Work to complete: Scan the records for the word "degrees". Return each line where it is found.
#####
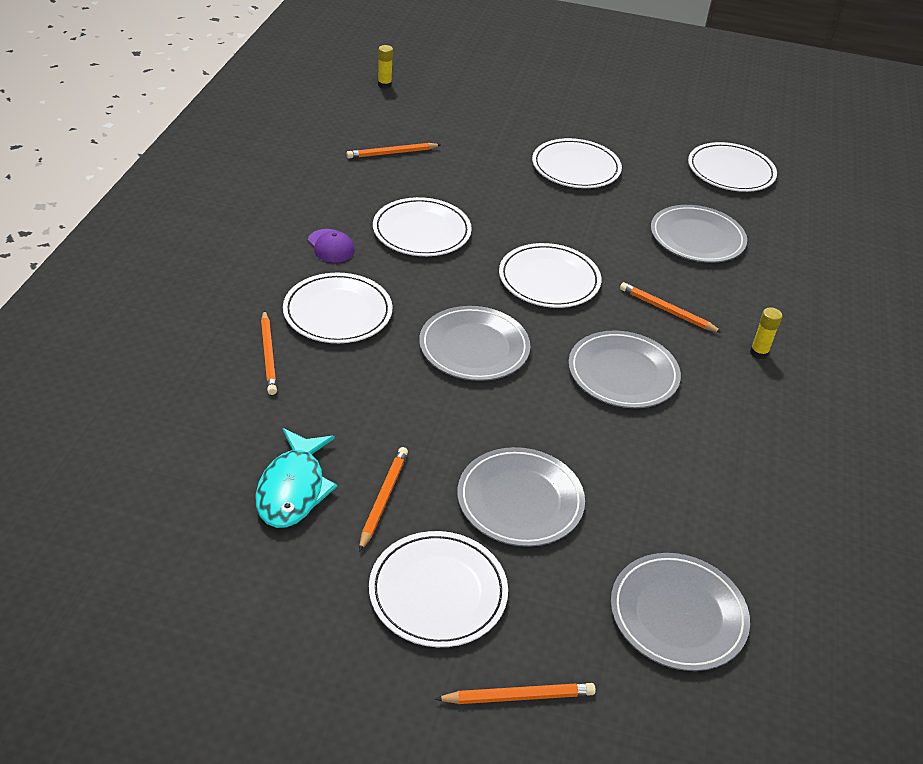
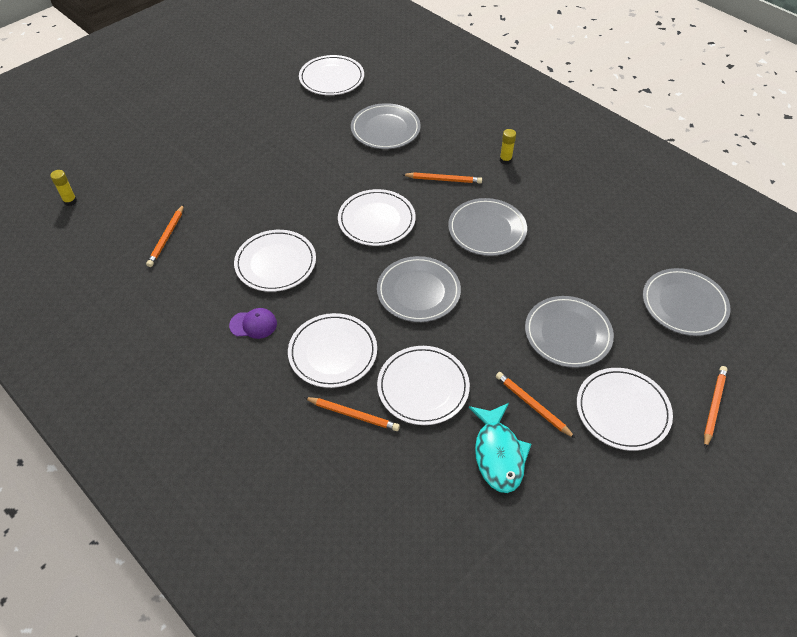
camera: 55 degrees left, 10 degrees up
(293, 489) = (498, 454): turquoise fish -> turquoise fish turned 45 degrees clockwise
(576, 167) = (268, 147): white plate -> white plate (423, 387)
(667, 310) = (443, 179): orange pencil -> orange pencil turned 150 degrees counterclockwise

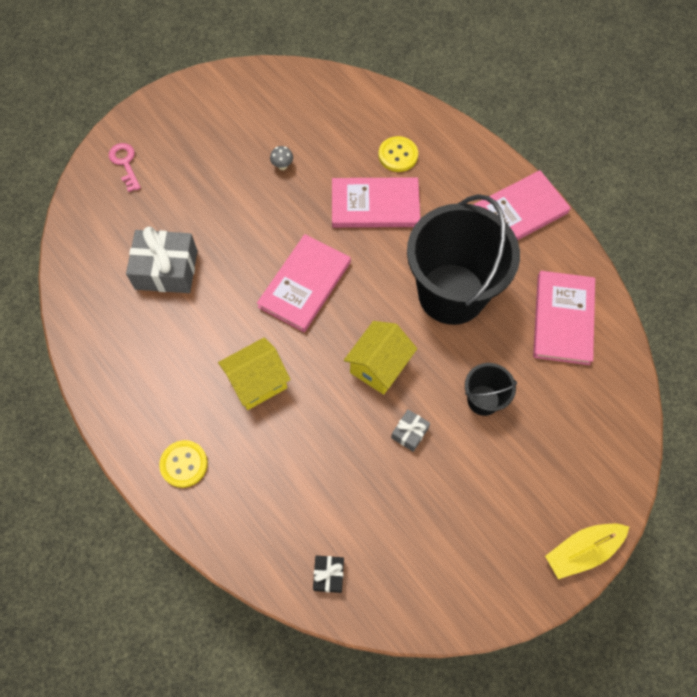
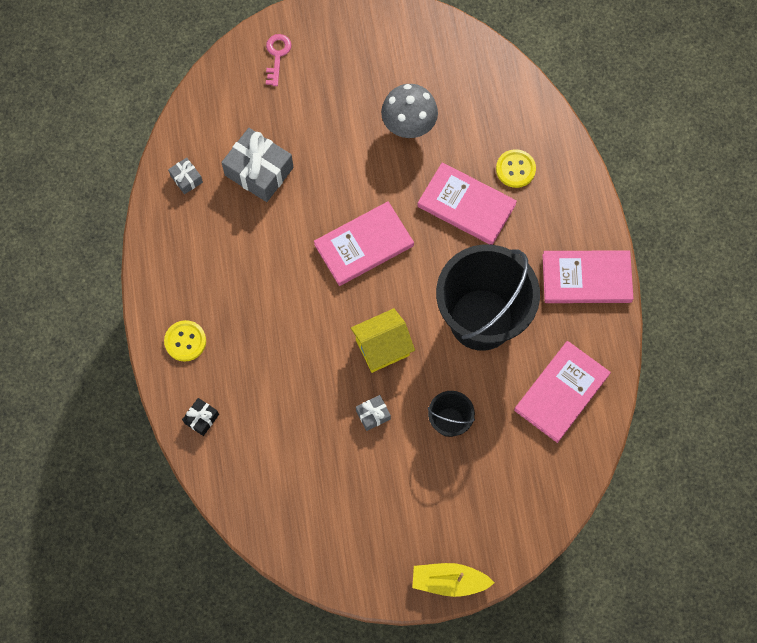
camera: 30 degrees right, 5 degrees up
(98, 311) = (186, 179): none -> grey gift
(257, 382) = (278, 307): yellow house -> none
(282, 166) = (408, 127): grey mushroom -> grey mushroom, size x2.44
(328, 575) = (245, 486): black gift -> black gift (201, 418)

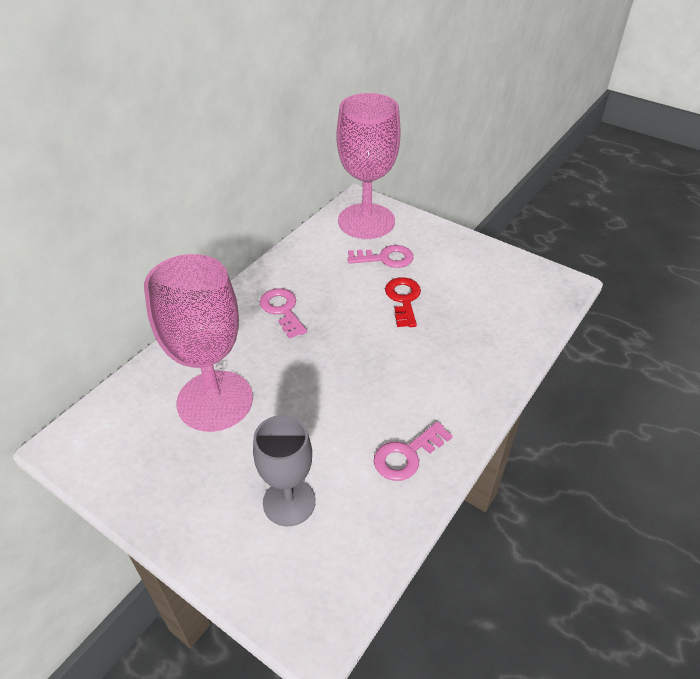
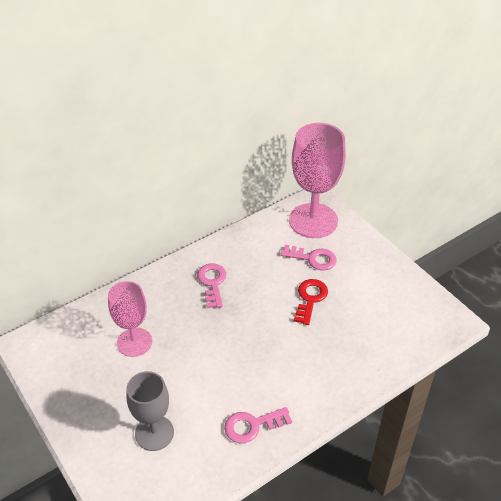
camera: 20 degrees right, 0 degrees up
(215, 401) = (134, 342): pink goblet -> pink goblet, size x0.62

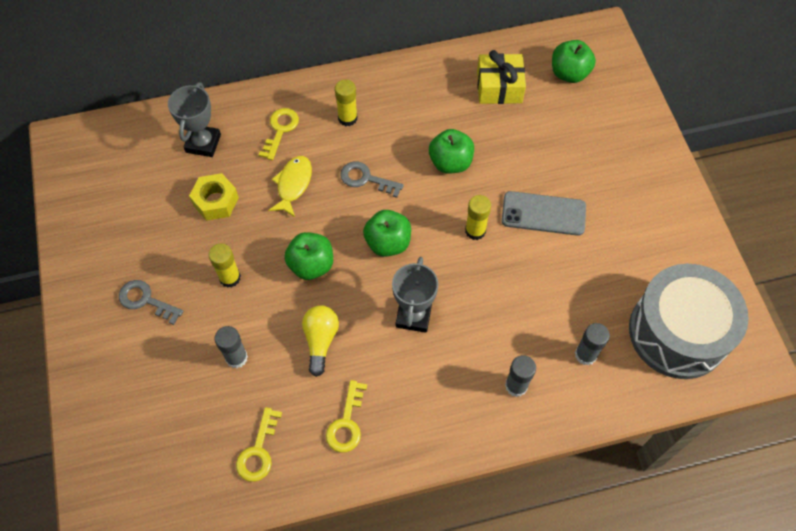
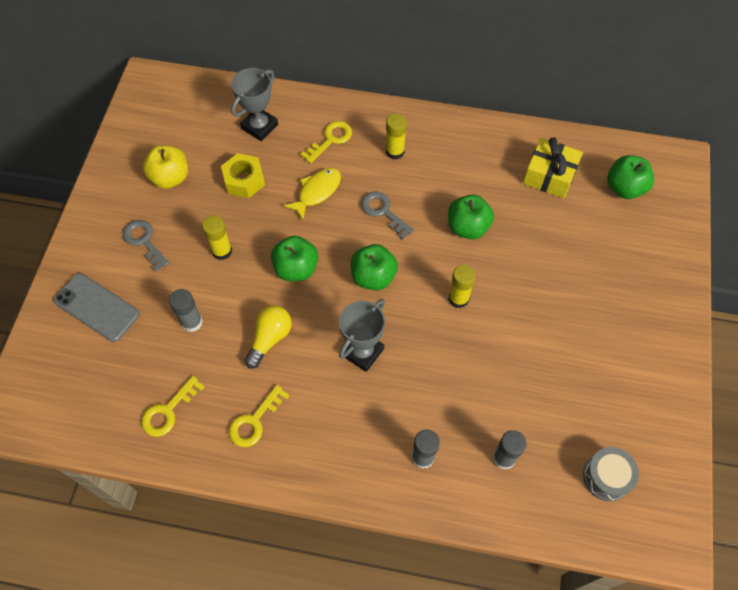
camera: 25 degrees right, 0 degrees up
(139, 228) = (170, 178): none -> yellow apple
(543, 214) = (531, 309): grey phone -> grey phone (97, 307)
(677, 332) = (606, 477): grey drum -> grey drum, size x0.46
#####
Exercise response:
camera: 55 degrees left, 10 degrees up
(293, 489) = (498, 454): turquoise fish -> turquoise fish turned 45 degrees clockwise
(667, 310) = (443, 179): orange pencil -> orange pencil turned 150 degrees counterclockwise
camera: 30 degrees right, 5 degrees up
camera: 20 degrees right, 0 degrees up
camera: 25 degrees right, 0 degrees up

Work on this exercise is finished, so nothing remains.